WORK TO COMPLETE
Each line of the material must be repeated precisely, with the pictures left out.

Extracted data entries:
• • • • •
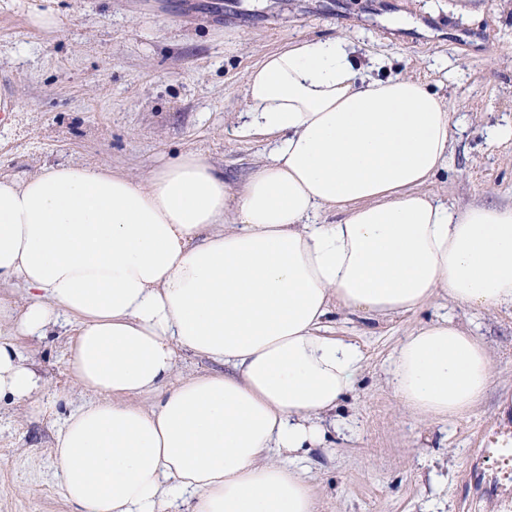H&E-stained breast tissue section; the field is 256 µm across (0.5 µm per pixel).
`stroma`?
<instances>
[{
    "label": "stroma",
    "mask_w": 512,
    "mask_h": 512,
    "mask_svg": "<svg viewBox=\"0 0 512 512\" xmlns=\"http://www.w3.org/2000/svg\"><path fill=\"white\" fill-rule=\"evenodd\" d=\"M53 11L55 29L33 14ZM347 35L362 70L424 81L454 110L447 164L429 186L455 207L512 206V0H0V174L16 179L57 163L105 164L133 177L186 152L203 155L231 186L263 153L235 120L245 74L300 37ZM449 313L492 359L484 400L453 421L405 410L386 381L397 345L415 325ZM338 336L364 353L336 415L349 436L307 456L316 512H502L474 482L484 429L512 420V309H470L437 299L379 322L343 314ZM72 326L12 342L42 378L36 405L0 400V512H72L53 446L87 399L66 355Z\"/></svg>",
    "instance_id": "35a3bbf8"
}]
</instances>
• • • • •
RESULT
H&E-stained breast tissue section; the field is 256 µm across (0.5 µm per pixel).
`stroma`?
<instances>
[{
    "label": "stroma",
    "mask_w": 512,
    "mask_h": 512,
    "mask_svg": "<svg viewBox=\"0 0 512 512\" xmlns=\"http://www.w3.org/2000/svg\"><path fill=\"white\" fill-rule=\"evenodd\" d=\"M53 11L55 29L33 14ZM347 35L362 70L424 81L454 110L447 164L429 186L455 207L512 206V0H0V174L16 179L57 163L105 164L133 177L186 152L203 155L231 186L263 153L235 120L245 74L300 37ZM449 313L492 359L484 400L453 421L405 410L386 381L397 345L415 325ZM338 336L364 353L336 415L349 436L307 456L316 512H502L474 482L484 429L512 420V309H470L437 299L379 322L343 314ZM72 326L12 342L42 378L36 405L0 400V512H72L53 446L87 399L66 355Z\"/></svg>",
    "instance_id": "35a3bbf8"
}]
</instances>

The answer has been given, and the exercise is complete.